* [EXERCISE] Every line that appears in the listing is to be set down verbatim.

***** INPUT MATERIAL

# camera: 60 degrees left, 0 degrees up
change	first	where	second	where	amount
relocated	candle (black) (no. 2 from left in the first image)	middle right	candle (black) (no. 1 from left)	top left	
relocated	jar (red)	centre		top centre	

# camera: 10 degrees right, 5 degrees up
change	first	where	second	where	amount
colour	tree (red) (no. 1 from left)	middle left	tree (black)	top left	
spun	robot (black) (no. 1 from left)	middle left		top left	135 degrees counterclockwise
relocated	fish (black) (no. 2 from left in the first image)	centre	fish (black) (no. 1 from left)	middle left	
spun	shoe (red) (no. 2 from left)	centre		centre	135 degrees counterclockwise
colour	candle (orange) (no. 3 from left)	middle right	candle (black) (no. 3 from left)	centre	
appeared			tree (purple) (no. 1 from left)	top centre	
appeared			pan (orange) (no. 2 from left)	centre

**********

* [THE COMPLETED TASK]
# camera: 60 degrees left, 0 degrees up
change	first	where	second	where	amount
relocated	candle (black) (no. 2 from left in the first image)	middle right	candle (black) (no. 1 from left)	top left	
relocated	jar (red)	centre		top centre	

# camera: 10 degrees right, 5 degrees up
change	first	where	second	where	amount
colour	tree (red) (no. 1 from left)	middle left	tree (black)	top left	
spun	robot (black) (no. 1 from left)	middle left		top left	135 degrees counterclockwise
relocated	fish (black) (no. 2 from left in the first image)	centre	fish (black) (no. 1 from left)	middle left	
spun	shoe (red) (no. 2 from left)	centre		centre	135 degrees counterclockwise
colour	candle (orange) (no. 3 from left)	middle right	candle (black) (no. 3 from left)	centre	
appeared			tree (purple) (no. 1 from left)	top centre	
appeared			pan (orange) (no. 2 from left)	centre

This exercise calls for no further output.